The answer must consist solely of the line that contains "orange goblet: 4 -> 5" and all subsequent lines of the data, each reproduced exactly.

--- Source data Enclosed Below ---

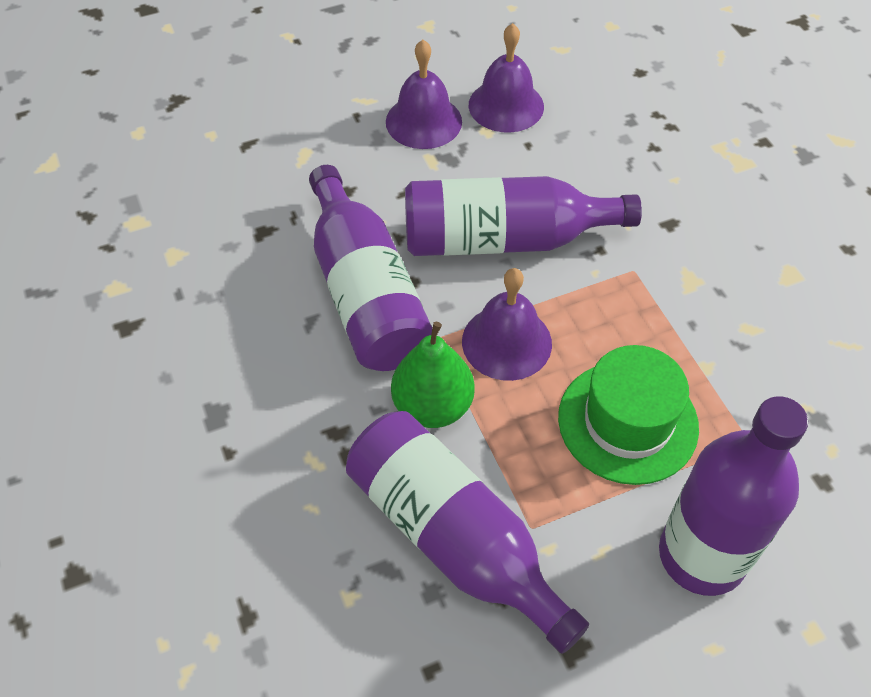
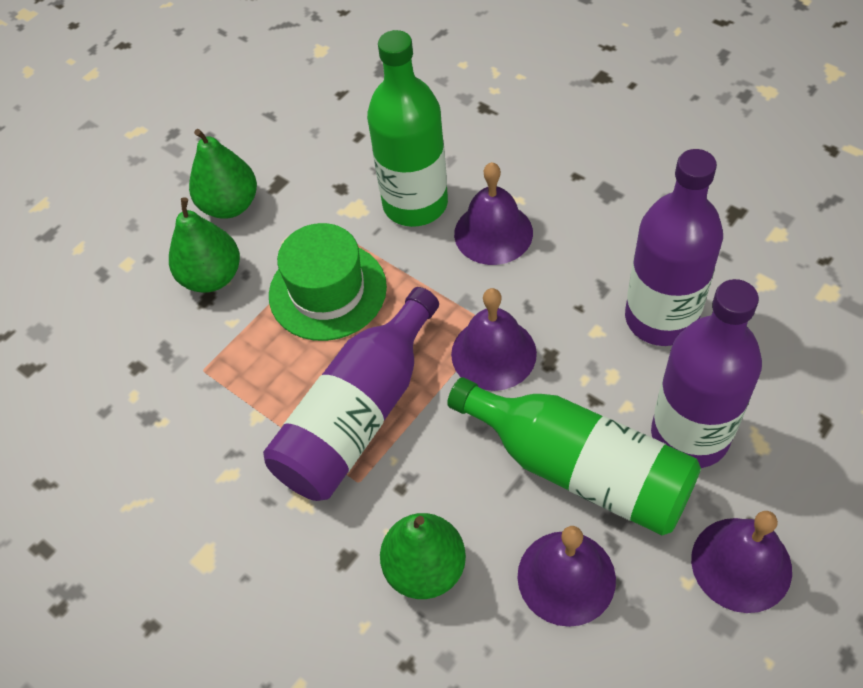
green bottle: 0 -> 2
green pear: 1 -> 3
purple bell: 3 -> 4
purple bottle: 4 -> 3

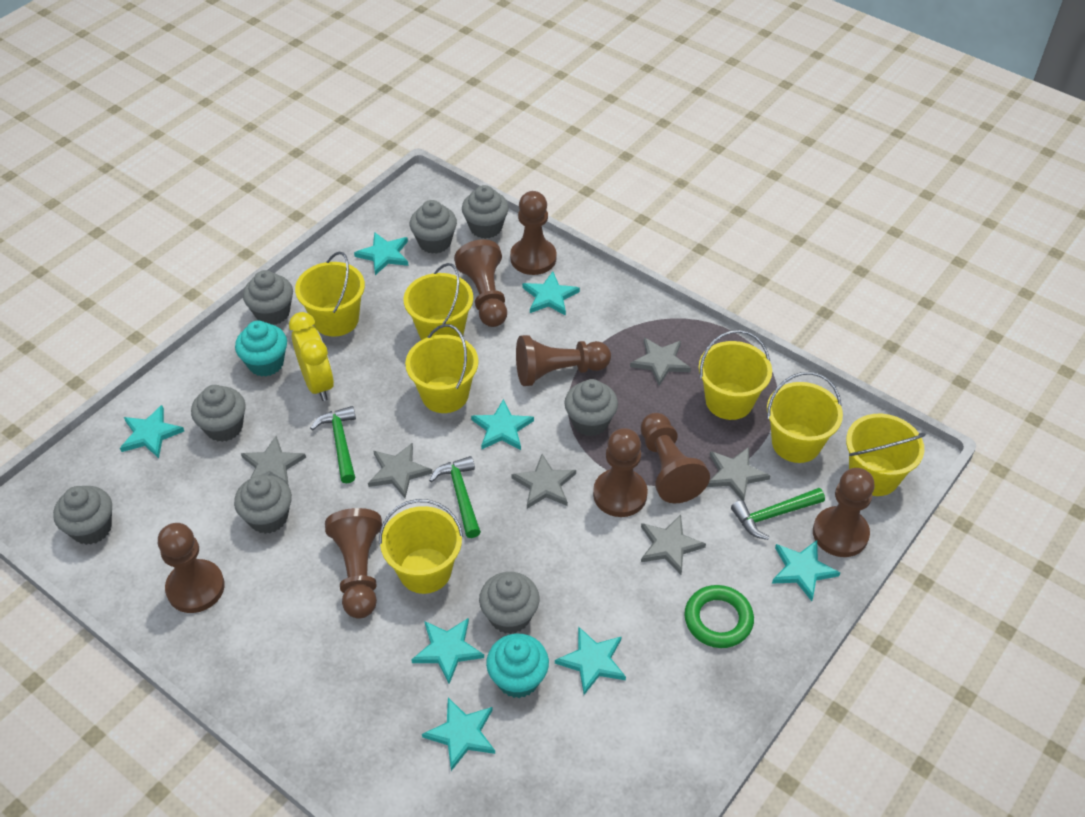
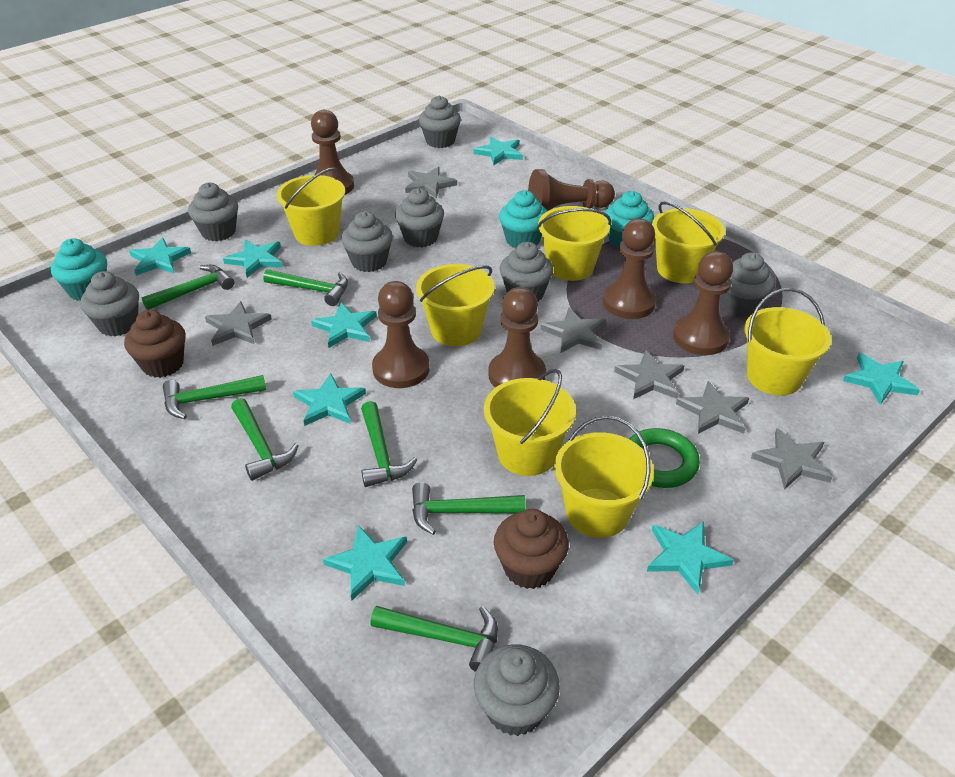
brown cupcake: 0 -> 2
brown pawn: 8 -> 6
green hammer: 3 -> 7
turquoise cupcake: 2 -> 3
yellow clock: 1 -> 0

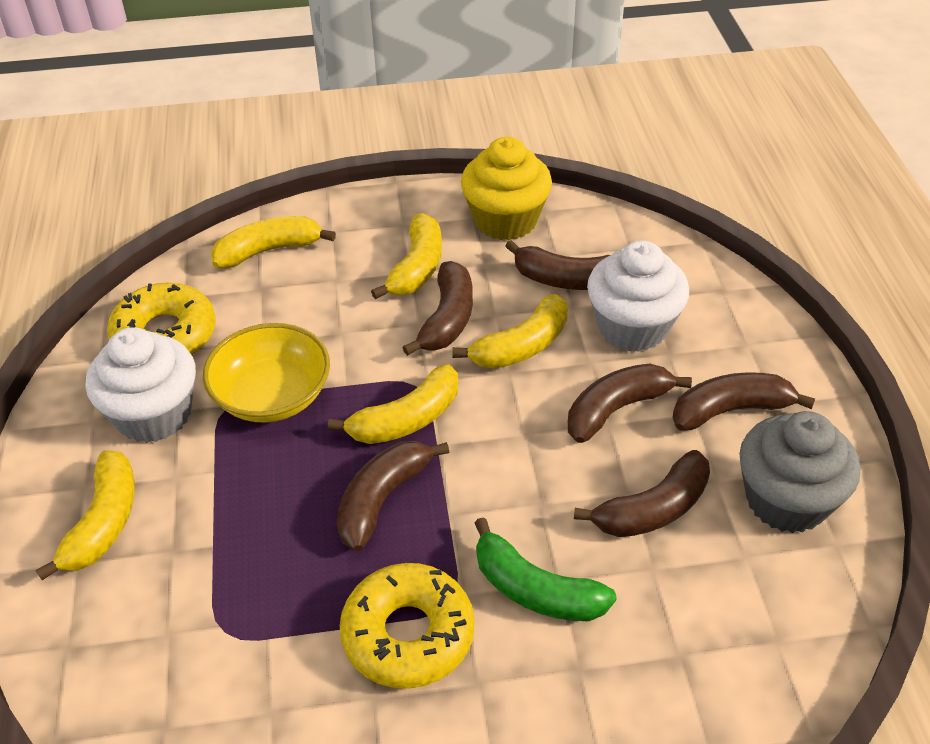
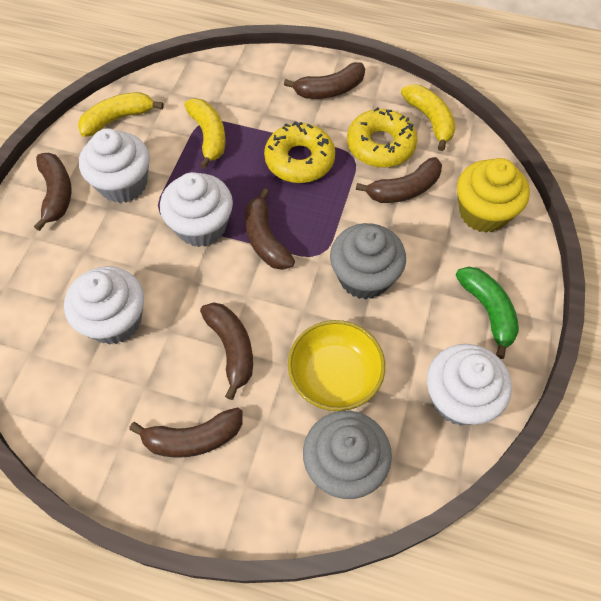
grey cupcake: 1 -> 2
white cupcake: 2 -> 4
yellow banana: 5 -> 3

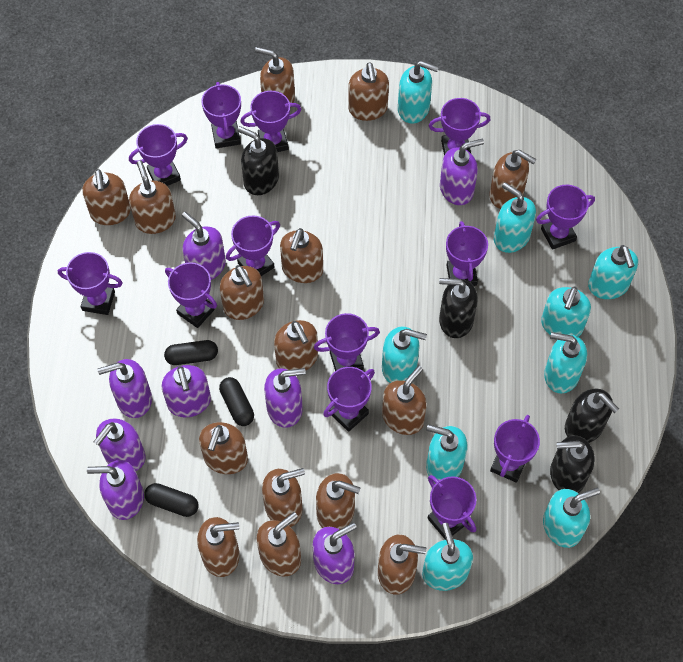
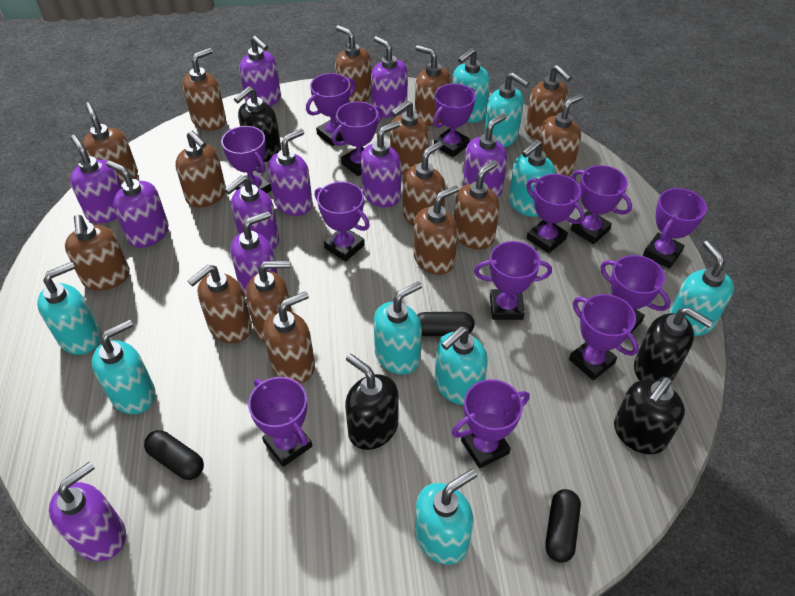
purple soap dispenser: 8 -> 10

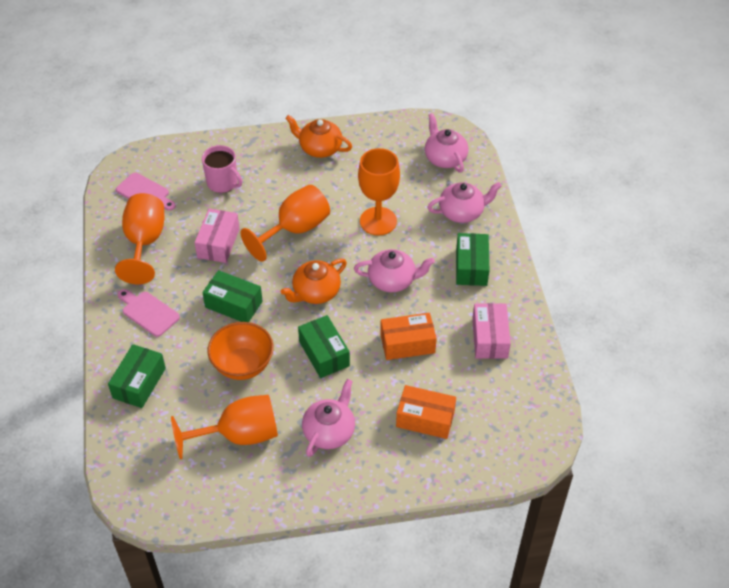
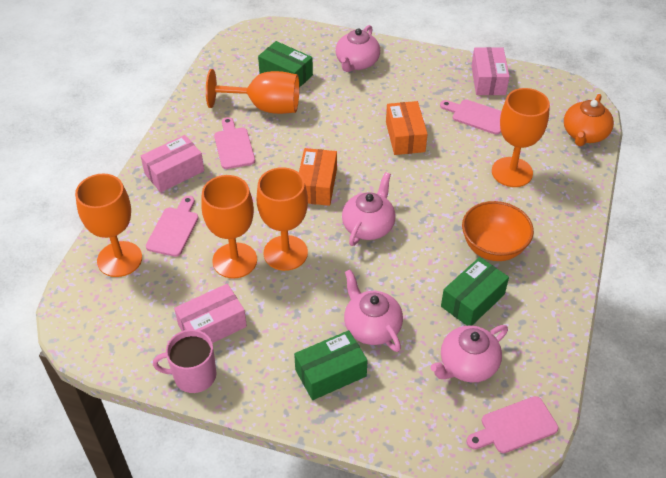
green box: 4 -> 3
orange goblet: 4 -> 5
orange teapot: 2 -> 1
pink box: 2 -> 3
pink cutting board: 2 -> 4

--- End of Enclosed Source data ---

Answer below:
orange goblet: 4 -> 5
orange teapot: 2 -> 1
pink box: 2 -> 3
pink cutting board: 2 -> 4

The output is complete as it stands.